■ AIM OF THE TASK: Look for the line containing "orange line: (182, 243) -> (112, 221), moved" and the line containing "purple L-shape: (191, 213)" in the entries below. Copy those two and all lines between them exactly, leaving out pictures.

■ ENTRIES SUPPLIED:
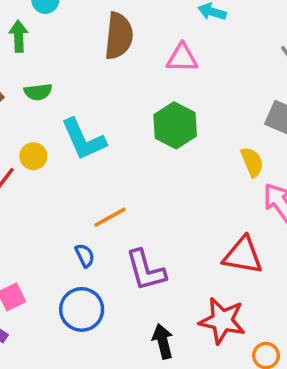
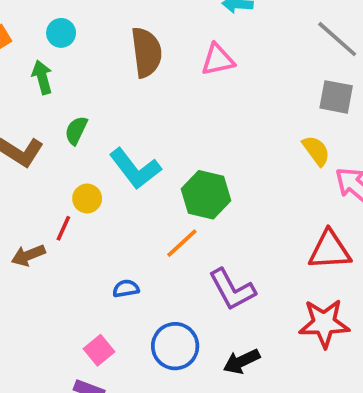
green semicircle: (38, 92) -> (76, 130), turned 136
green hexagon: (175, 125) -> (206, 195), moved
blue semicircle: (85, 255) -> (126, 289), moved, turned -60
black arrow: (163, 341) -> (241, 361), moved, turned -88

...

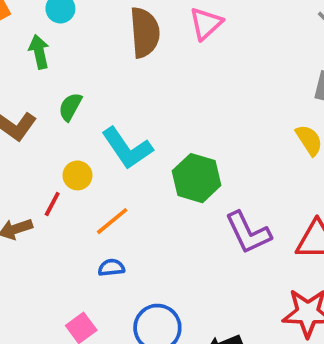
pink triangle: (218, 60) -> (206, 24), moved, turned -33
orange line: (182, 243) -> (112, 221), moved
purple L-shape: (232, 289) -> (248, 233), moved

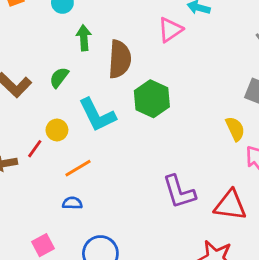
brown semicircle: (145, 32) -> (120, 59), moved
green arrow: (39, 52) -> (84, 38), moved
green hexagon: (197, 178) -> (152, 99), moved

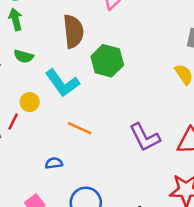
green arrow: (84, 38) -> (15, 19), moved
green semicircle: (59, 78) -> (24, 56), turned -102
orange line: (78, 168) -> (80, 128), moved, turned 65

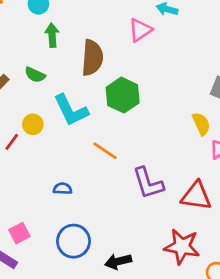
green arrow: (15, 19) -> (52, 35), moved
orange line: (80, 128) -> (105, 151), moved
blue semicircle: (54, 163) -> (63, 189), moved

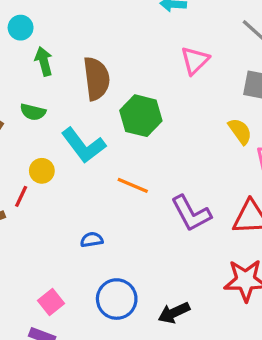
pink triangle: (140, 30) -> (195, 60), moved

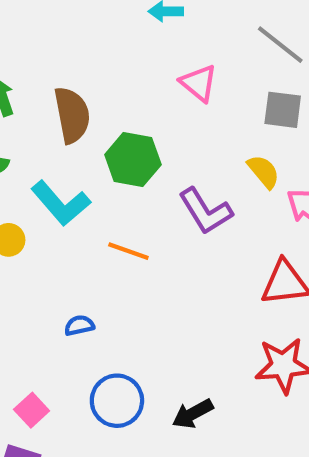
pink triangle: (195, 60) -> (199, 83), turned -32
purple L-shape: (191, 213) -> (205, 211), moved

■ TASK RESPONSE:
orange line: (182, 243) -> (112, 221), moved
purple L-shape: (232, 289) -> (248, 233), moved

brown semicircle: (145, 32) -> (120, 59), moved
green arrow: (39, 52) -> (84, 38), moved
green hexagon: (197, 178) -> (152, 99), moved

green arrow: (84, 38) -> (15, 19), moved
green semicircle: (59, 78) -> (24, 56), turned -102
orange line: (78, 168) -> (80, 128), moved, turned 65

green arrow: (15, 19) -> (52, 35), moved
orange line: (80, 128) -> (105, 151), moved
blue semicircle: (54, 163) -> (63, 189), moved

pink triangle: (140, 30) -> (195, 60), moved

pink triangle: (195, 60) -> (199, 83), turned -32
purple L-shape: (191, 213) -> (205, 211), moved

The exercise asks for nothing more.